◆ THE INPUT

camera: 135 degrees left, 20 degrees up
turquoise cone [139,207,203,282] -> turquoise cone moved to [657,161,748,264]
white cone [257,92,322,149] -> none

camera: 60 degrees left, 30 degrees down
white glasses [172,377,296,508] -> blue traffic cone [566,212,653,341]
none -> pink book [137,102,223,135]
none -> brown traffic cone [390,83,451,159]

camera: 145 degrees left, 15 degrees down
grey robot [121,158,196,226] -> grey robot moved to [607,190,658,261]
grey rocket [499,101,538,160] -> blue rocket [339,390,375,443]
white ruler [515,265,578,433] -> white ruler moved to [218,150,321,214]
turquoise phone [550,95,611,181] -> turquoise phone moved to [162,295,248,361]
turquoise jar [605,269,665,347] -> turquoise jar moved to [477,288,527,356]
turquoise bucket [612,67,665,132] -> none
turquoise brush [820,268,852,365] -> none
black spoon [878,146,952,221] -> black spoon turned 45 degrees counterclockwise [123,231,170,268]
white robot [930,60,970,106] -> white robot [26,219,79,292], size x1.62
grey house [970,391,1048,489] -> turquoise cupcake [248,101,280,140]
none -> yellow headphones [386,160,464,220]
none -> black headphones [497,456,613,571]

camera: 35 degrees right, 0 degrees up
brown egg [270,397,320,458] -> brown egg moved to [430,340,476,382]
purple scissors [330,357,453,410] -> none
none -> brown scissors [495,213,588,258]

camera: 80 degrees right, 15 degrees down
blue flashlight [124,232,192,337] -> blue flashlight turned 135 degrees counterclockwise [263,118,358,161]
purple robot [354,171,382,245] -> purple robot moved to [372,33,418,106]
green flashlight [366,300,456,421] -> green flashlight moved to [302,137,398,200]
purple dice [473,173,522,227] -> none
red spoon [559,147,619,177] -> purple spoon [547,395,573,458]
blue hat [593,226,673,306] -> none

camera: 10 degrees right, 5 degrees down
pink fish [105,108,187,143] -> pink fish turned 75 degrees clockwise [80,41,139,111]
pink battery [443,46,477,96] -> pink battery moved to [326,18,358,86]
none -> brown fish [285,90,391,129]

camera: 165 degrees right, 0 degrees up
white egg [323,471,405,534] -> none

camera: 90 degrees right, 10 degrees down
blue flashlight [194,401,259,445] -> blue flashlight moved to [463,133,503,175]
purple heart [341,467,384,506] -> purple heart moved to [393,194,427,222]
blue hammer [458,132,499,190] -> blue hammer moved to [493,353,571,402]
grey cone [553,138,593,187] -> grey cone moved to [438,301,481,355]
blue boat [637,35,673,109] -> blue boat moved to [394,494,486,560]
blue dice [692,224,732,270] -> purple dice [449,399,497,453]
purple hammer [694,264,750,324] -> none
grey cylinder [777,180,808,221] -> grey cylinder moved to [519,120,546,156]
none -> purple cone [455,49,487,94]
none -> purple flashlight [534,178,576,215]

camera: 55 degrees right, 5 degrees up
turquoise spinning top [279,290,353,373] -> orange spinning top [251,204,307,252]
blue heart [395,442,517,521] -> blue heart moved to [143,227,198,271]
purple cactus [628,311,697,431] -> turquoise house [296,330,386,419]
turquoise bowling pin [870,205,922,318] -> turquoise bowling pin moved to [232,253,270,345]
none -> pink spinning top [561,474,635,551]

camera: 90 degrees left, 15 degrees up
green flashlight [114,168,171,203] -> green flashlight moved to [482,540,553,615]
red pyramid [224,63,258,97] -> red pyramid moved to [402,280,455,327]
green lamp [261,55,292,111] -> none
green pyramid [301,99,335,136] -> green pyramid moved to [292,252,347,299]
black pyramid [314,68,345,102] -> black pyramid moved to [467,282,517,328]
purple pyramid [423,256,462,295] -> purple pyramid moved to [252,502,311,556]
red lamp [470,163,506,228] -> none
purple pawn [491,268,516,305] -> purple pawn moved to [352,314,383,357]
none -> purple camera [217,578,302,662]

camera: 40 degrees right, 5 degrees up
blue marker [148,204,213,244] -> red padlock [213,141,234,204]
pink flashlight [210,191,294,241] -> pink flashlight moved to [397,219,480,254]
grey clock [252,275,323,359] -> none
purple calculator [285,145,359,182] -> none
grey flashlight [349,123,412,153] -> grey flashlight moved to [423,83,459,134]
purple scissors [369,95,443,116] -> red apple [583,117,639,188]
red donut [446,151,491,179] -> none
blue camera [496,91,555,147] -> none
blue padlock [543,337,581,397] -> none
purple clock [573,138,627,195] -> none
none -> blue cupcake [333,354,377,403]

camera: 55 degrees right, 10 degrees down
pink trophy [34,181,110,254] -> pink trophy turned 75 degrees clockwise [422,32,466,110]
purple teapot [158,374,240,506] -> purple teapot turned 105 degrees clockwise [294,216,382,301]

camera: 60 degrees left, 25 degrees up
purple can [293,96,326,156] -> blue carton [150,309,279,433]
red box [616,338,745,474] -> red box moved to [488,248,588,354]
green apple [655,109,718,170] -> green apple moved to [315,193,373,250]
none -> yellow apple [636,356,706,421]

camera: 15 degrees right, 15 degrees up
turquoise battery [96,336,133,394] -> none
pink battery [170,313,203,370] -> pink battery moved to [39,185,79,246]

◆ REQUEST
Every record shown above should be given back exactly.

◆ WRITTEN RESPONSE
camera: 135 degrees left, 20 degrees up
turquoise cone [139,207,203,282] -> turquoise cone moved to [657,161,748,264]
white cone [257,92,322,149] -> none

camera: 60 degrees left, 30 degrees down
white glasses [172,377,296,508] -> blue traffic cone [566,212,653,341]
none -> pink book [137,102,223,135]
none -> brown traffic cone [390,83,451,159]

camera: 145 degrees left, 15 degrees down
grey robot [121,158,196,226] -> grey robot moved to [607,190,658,261]
grey rocket [499,101,538,160] -> blue rocket [339,390,375,443]
white ruler [515,265,578,433] -> white ruler moved to [218,150,321,214]
turquoise phone [550,95,611,181] -> turquoise phone moved to [162,295,248,361]
turquoise jar [605,269,665,347] -> turquoise jar moved to [477,288,527,356]
turquoise bucket [612,67,665,132] -> none
turquoise brush [820,268,852,365] -> none
black spoon [878,146,952,221] -> black spoon turned 45 degrees counterclockwise [123,231,170,268]
white robot [930,60,970,106] -> white robot [26,219,79,292], size x1.62
grey house [970,391,1048,489] -> turquoise cupcake [248,101,280,140]
none -> yellow headphones [386,160,464,220]
none -> black headphones [497,456,613,571]

camera: 35 degrees right, 0 degrees up
brown egg [270,397,320,458] -> brown egg moved to [430,340,476,382]
purple scissors [330,357,453,410] -> none
none -> brown scissors [495,213,588,258]

camera: 80 degrees right, 15 degrees down
blue flashlight [124,232,192,337] -> blue flashlight turned 135 degrees counterclockwise [263,118,358,161]
purple robot [354,171,382,245] -> purple robot moved to [372,33,418,106]
green flashlight [366,300,456,421] -> green flashlight moved to [302,137,398,200]
purple dice [473,173,522,227] -> none
red spoon [559,147,619,177] -> purple spoon [547,395,573,458]
blue hat [593,226,673,306] -> none

camera: 10 degrees right, 5 degrees down
pink fish [105,108,187,143] -> pink fish turned 75 degrees clockwise [80,41,139,111]
pink battery [443,46,477,96] -> pink battery moved to [326,18,358,86]
none -> brown fish [285,90,391,129]

camera: 165 degrees right, 0 degrees up
white egg [323,471,405,534] -> none

camera: 90 degrees right, 10 degrees down
blue flashlight [194,401,259,445] -> blue flashlight moved to [463,133,503,175]
purple heart [341,467,384,506] -> purple heart moved to [393,194,427,222]
blue hammer [458,132,499,190] -> blue hammer moved to [493,353,571,402]
grey cone [553,138,593,187] -> grey cone moved to [438,301,481,355]
blue boat [637,35,673,109] -> blue boat moved to [394,494,486,560]
blue dice [692,224,732,270] -> purple dice [449,399,497,453]
purple hammer [694,264,750,324] -> none
grey cylinder [777,180,808,221] -> grey cylinder moved to [519,120,546,156]
none -> purple cone [455,49,487,94]
none -> purple flashlight [534,178,576,215]

camera: 55 degrees right, 5 degrees up
turquoise spinning top [279,290,353,373] -> orange spinning top [251,204,307,252]
blue heart [395,442,517,521] -> blue heart moved to [143,227,198,271]
purple cactus [628,311,697,431] -> turquoise house [296,330,386,419]
turquoise bowling pin [870,205,922,318] -> turquoise bowling pin moved to [232,253,270,345]
none -> pink spinning top [561,474,635,551]

camera: 90 degrees left, 15 degrees up
green flashlight [114,168,171,203] -> green flashlight moved to [482,540,553,615]
red pyramid [224,63,258,97] -> red pyramid moved to [402,280,455,327]
green lamp [261,55,292,111] -> none
green pyramid [301,99,335,136] -> green pyramid moved to [292,252,347,299]
black pyramid [314,68,345,102] -> black pyramid moved to [467,282,517,328]
purple pyramid [423,256,462,295] -> purple pyramid moved to [252,502,311,556]
red lamp [470,163,506,228] -> none
purple pawn [491,268,516,305] -> purple pawn moved to [352,314,383,357]
none -> purple camera [217,578,302,662]

camera: 40 degrees right, 5 degrees up
blue marker [148,204,213,244] -> red padlock [213,141,234,204]
pink flashlight [210,191,294,241] -> pink flashlight moved to [397,219,480,254]
grey clock [252,275,323,359] -> none
purple calculator [285,145,359,182] -> none
grey flashlight [349,123,412,153] -> grey flashlight moved to [423,83,459,134]
purple scissors [369,95,443,116] -> red apple [583,117,639,188]
red donut [446,151,491,179] -> none
blue camera [496,91,555,147] -> none
blue padlock [543,337,581,397] -> none
purple clock [573,138,627,195] -> none
none -> blue cupcake [333,354,377,403]

camera: 55 degrees right, 10 degrees down
pink trophy [34,181,110,254] -> pink trophy turned 75 degrees clockwise [422,32,466,110]
purple teapot [158,374,240,506] -> purple teapot turned 105 degrees clockwise [294,216,382,301]

camera: 60 degrees left, 25 degrees up
purple can [293,96,326,156] -> blue carton [150,309,279,433]
red box [616,338,745,474] -> red box moved to [488,248,588,354]
green apple [655,109,718,170] -> green apple moved to [315,193,373,250]
none -> yellow apple [636,356,706,421]

camera: 15 degrees right, 15 degrees up
turquoise battery [96,336,133,394] -> none
pink battery [170,313,203,370] -> pink battery moved to [39,185,79,246]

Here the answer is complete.